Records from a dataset
- - - -
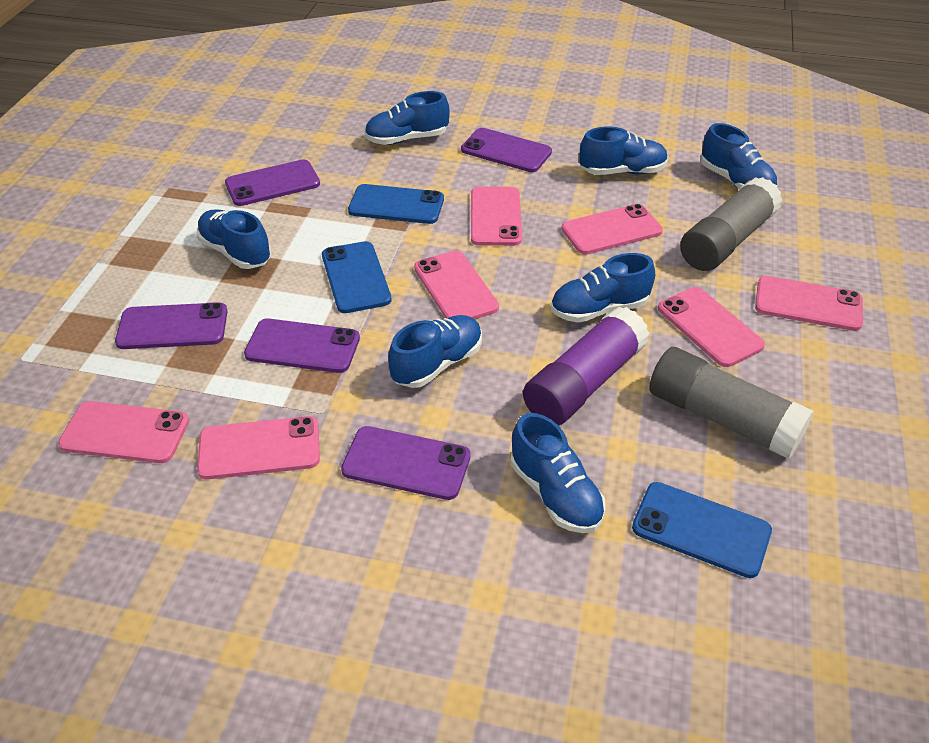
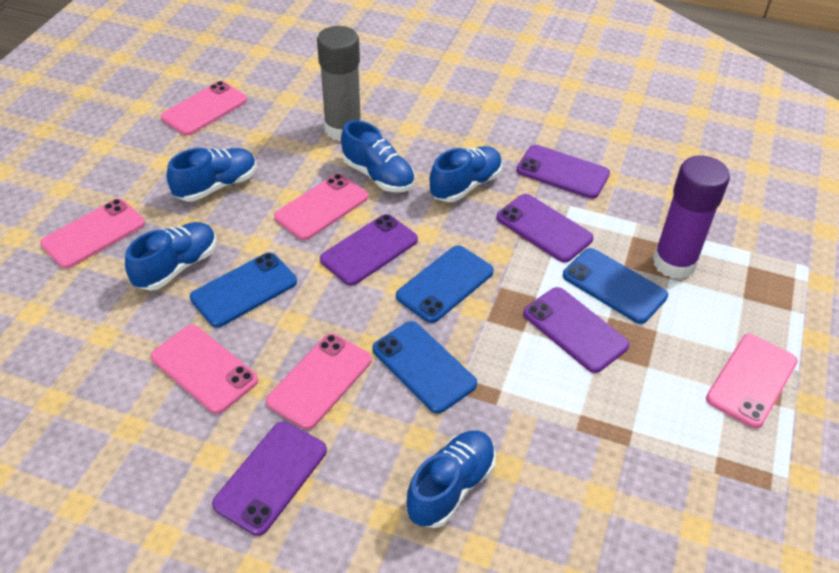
blue phone: 3 -> 4
blue shoe: 7 -> 5
grey glue stick: 2 -> 1
pink phone: 7 -> 6

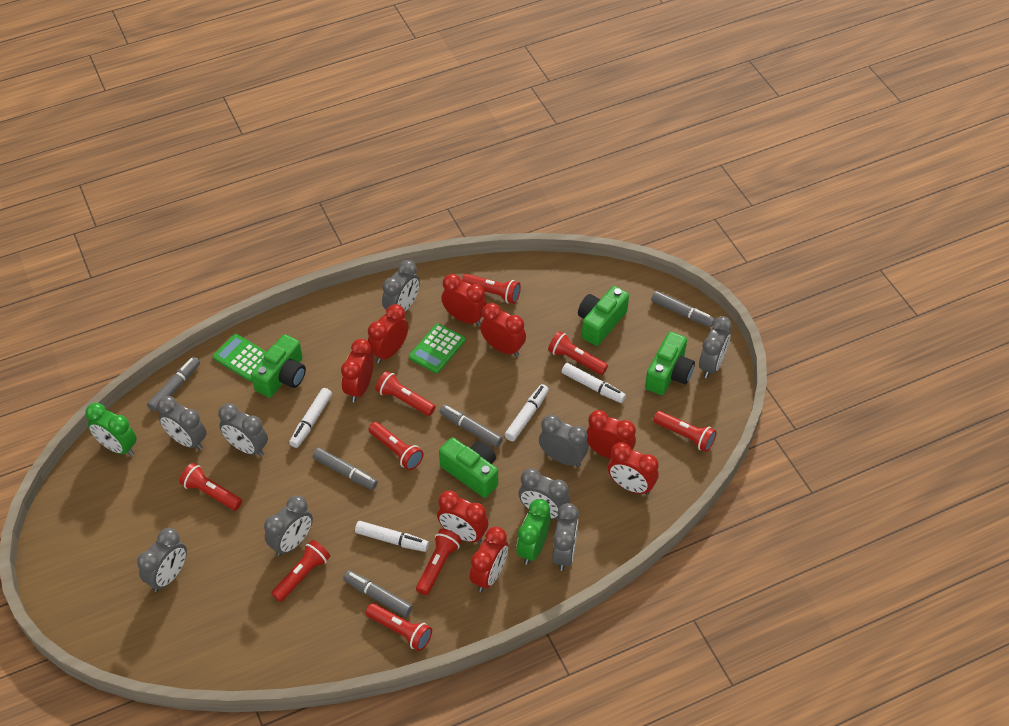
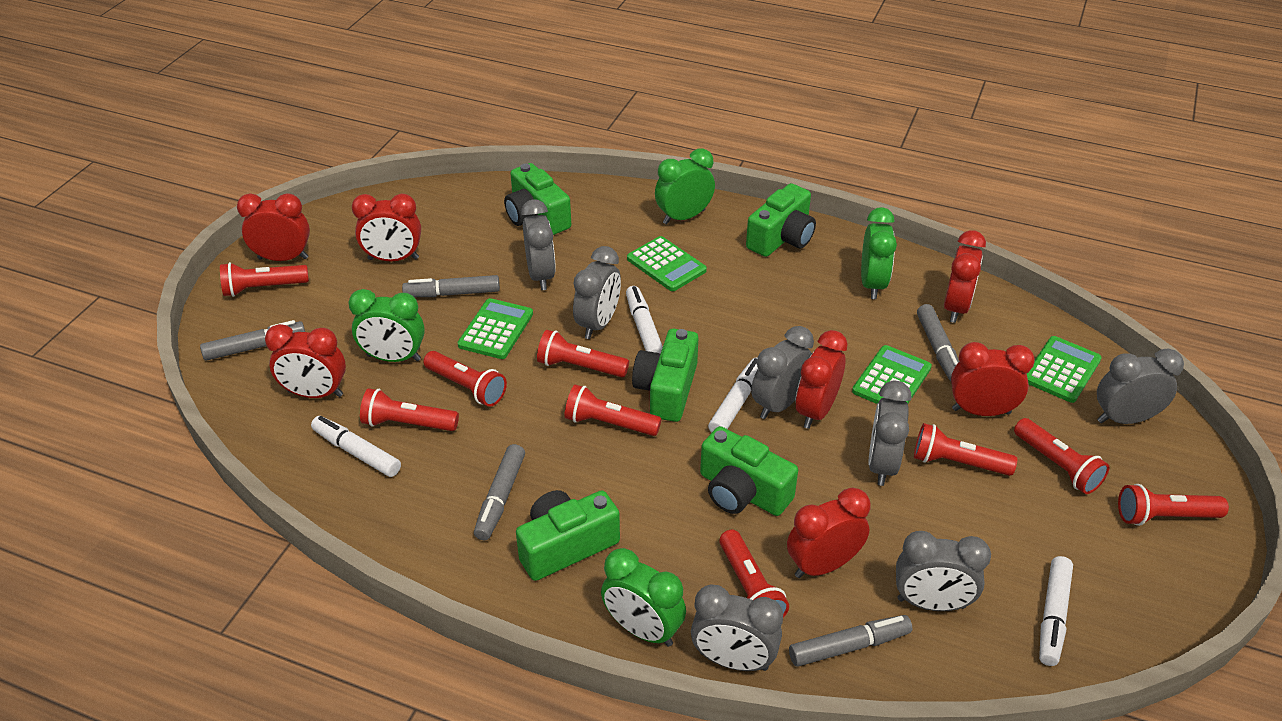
green calculator: 2 -> 4
green camera: 4 -> 5
green clock: 2 -> 4
grey clock: 9 -> 7
red clock: 8 -> 7

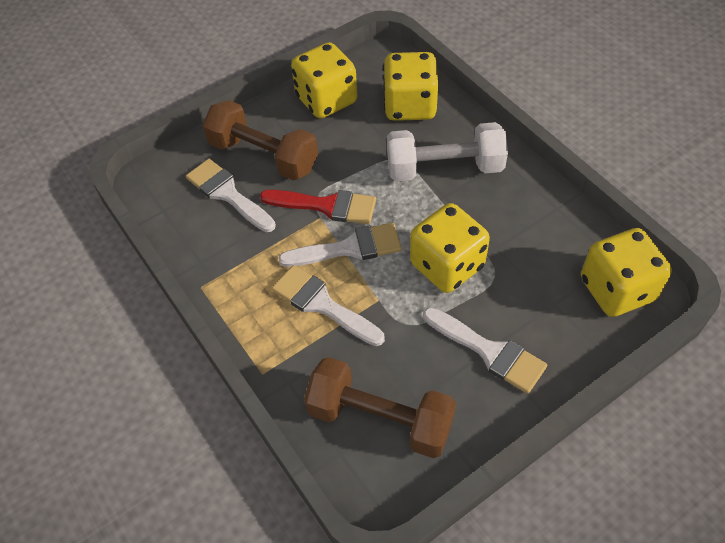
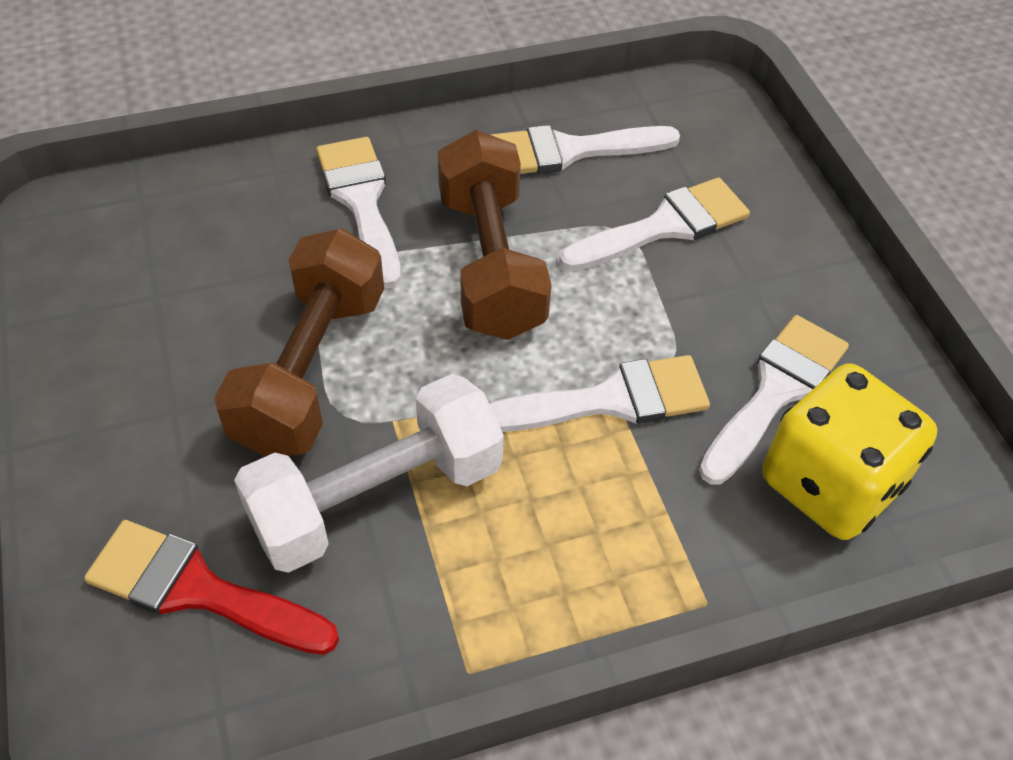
white brush: 4 -> 5
yellow dice: 4 -> 1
- - - -
Your goal
Once you find the line that contains "grey clock: 9 -> 7", reproduce it and every line after it through the end of the entries above, exactly as written, with no pictures.

Exercise response
grey clock: 9 -> 7
red clock: 8 -> 7

white brush: 4 -> 5
yellow dice: 4 -> 1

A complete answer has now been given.